PROBLEM:
Search the records for the string "minus", then copy each line that has it.

SUPPLIED MATERIAL:
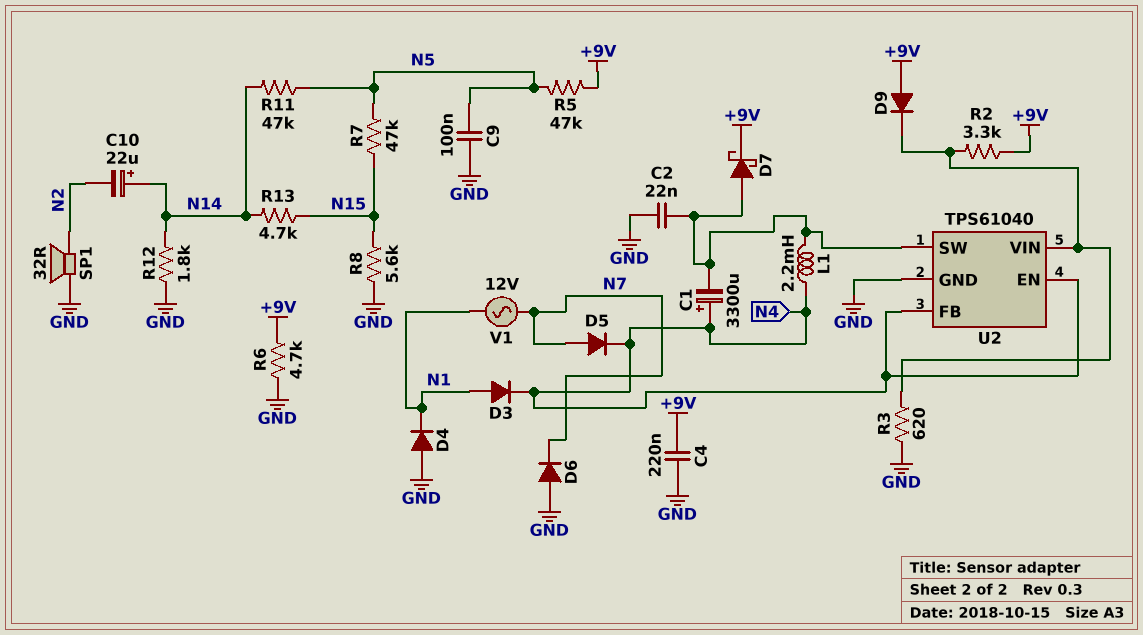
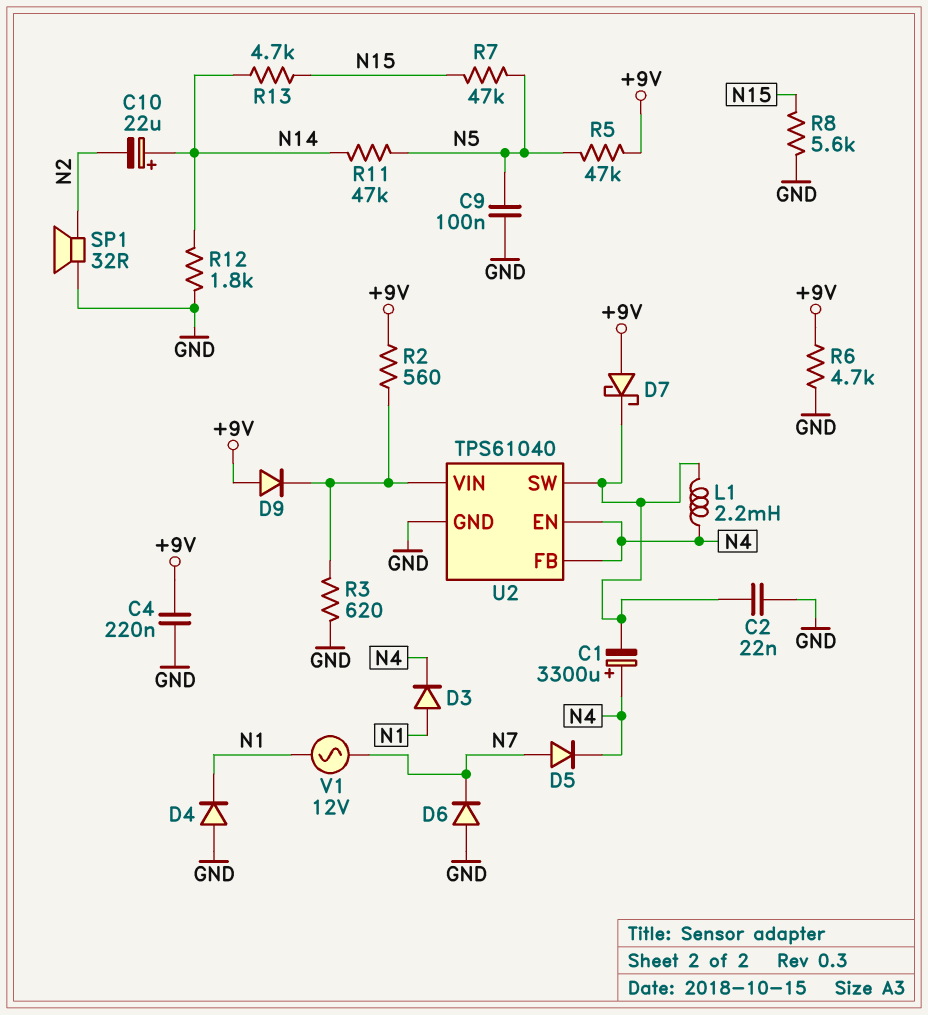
D7: schottky (A U2/SW, K +9V) -> schottky (A +9V, K U2/SW)
R2: 3.3k (+9V, U2/VIN) -> 560 (+9V, U2/VIN)

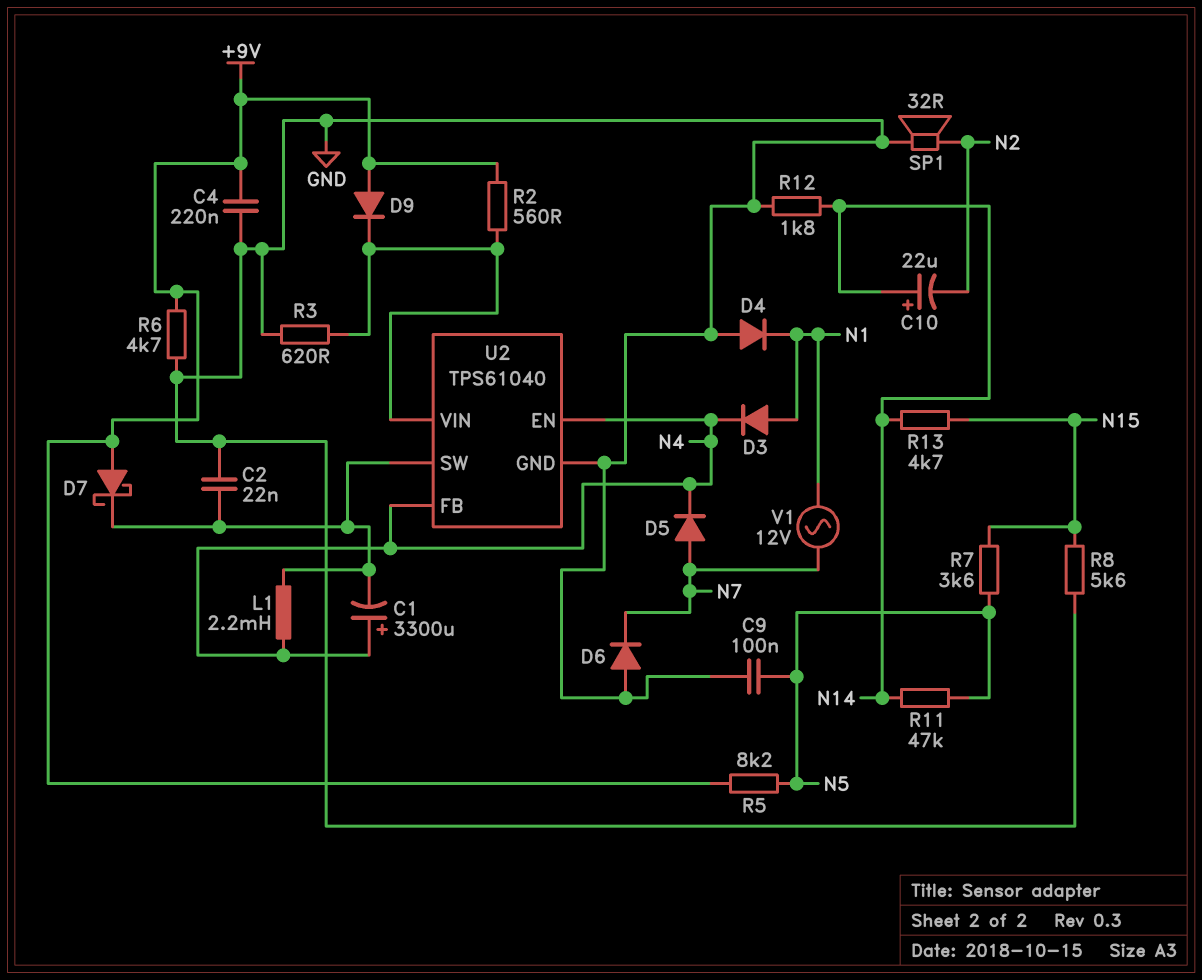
R5: 47k (+9V, N5) -> 8.2k (+9V, N5)
R7: 47k (N5, N15) -> 3.6k (N5, N15)

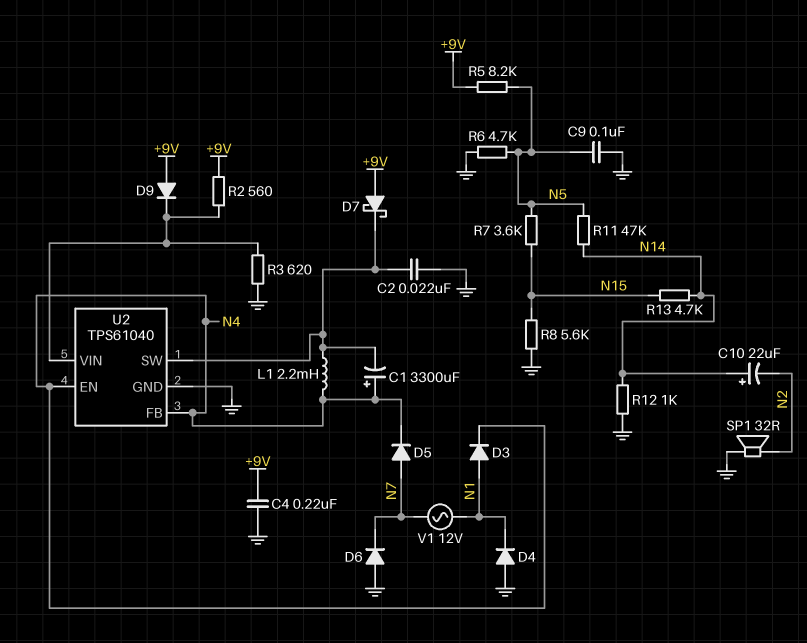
R6: 4.7k (+9V, GND) -> 4.7k (GND, N5)
R12: 1.8k (GND, N14) -> 1k (GND, N14)

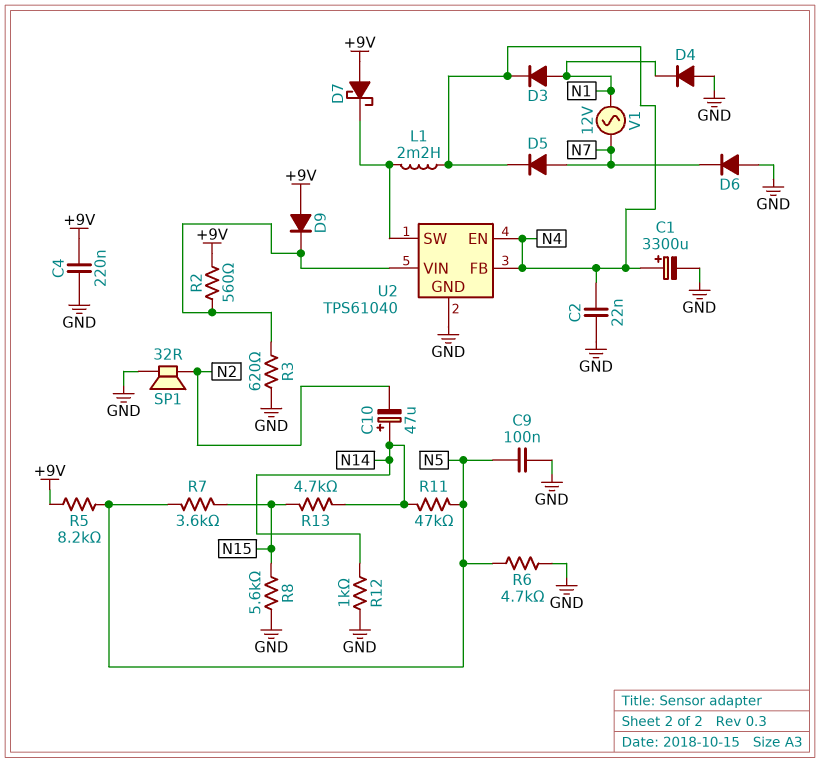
C1: 3300uF (plus N4, minus U2/SW) -> 3300uF (plus N4, minus GND)
C2: 22nF (GND, U2/SW) -> 22nF (GND, N4)
C10: 22uF (plus N14, minus N2) -> 47uF (plus N14, minus N2)

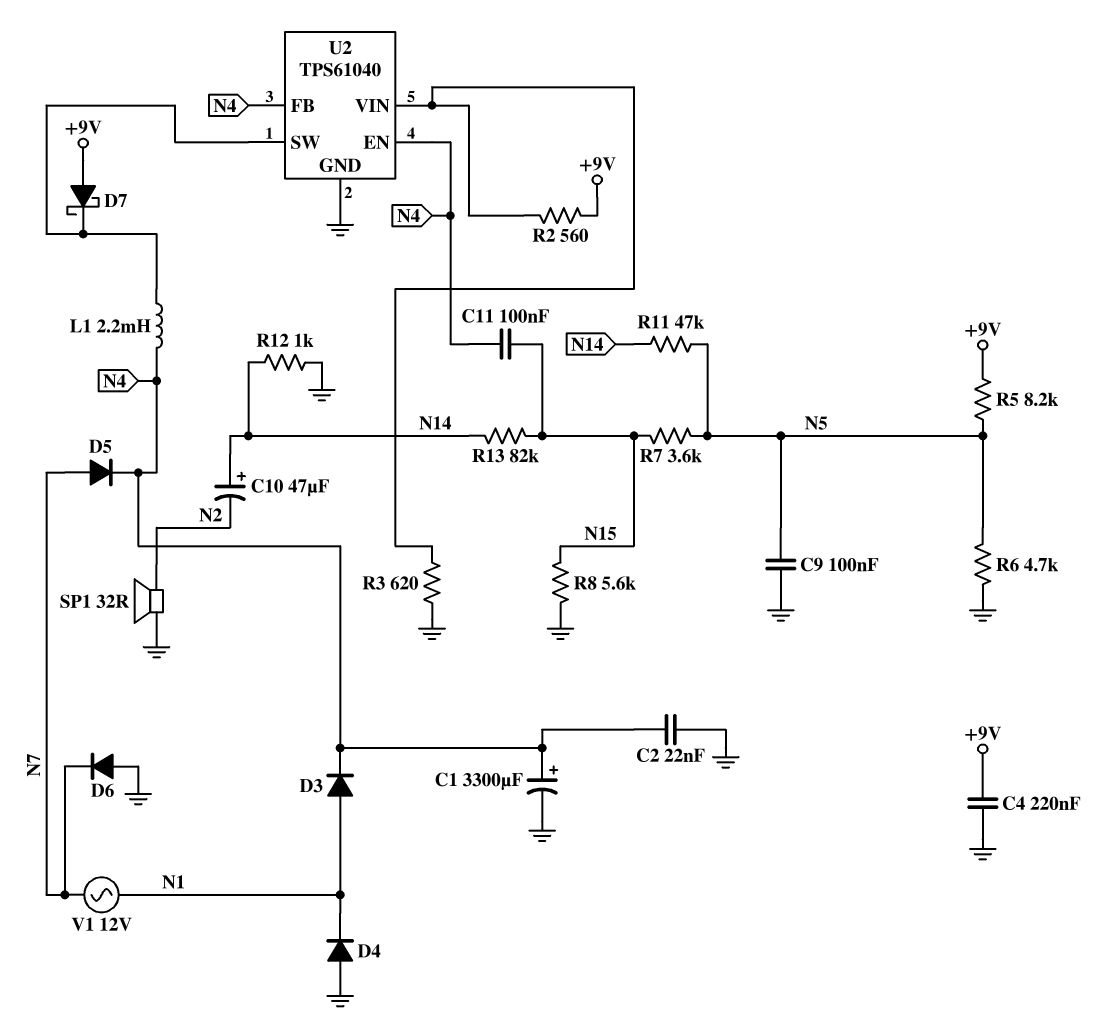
C11: none -> 100nF (N4, N15)
D9: diode (A +9V, K U2/VIN) -> none
R13: 4.7k (N14, N15) -> 82k (N14, N15)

ANSWER FOR THIS EXERCISE:
C1: 3300uF (plus N4, minus U2/SW) -> 3300uF (plus N4, minus GND)
C10: 22uF (plus N14, minus N2) -> 47uF (plus N14, minus N2)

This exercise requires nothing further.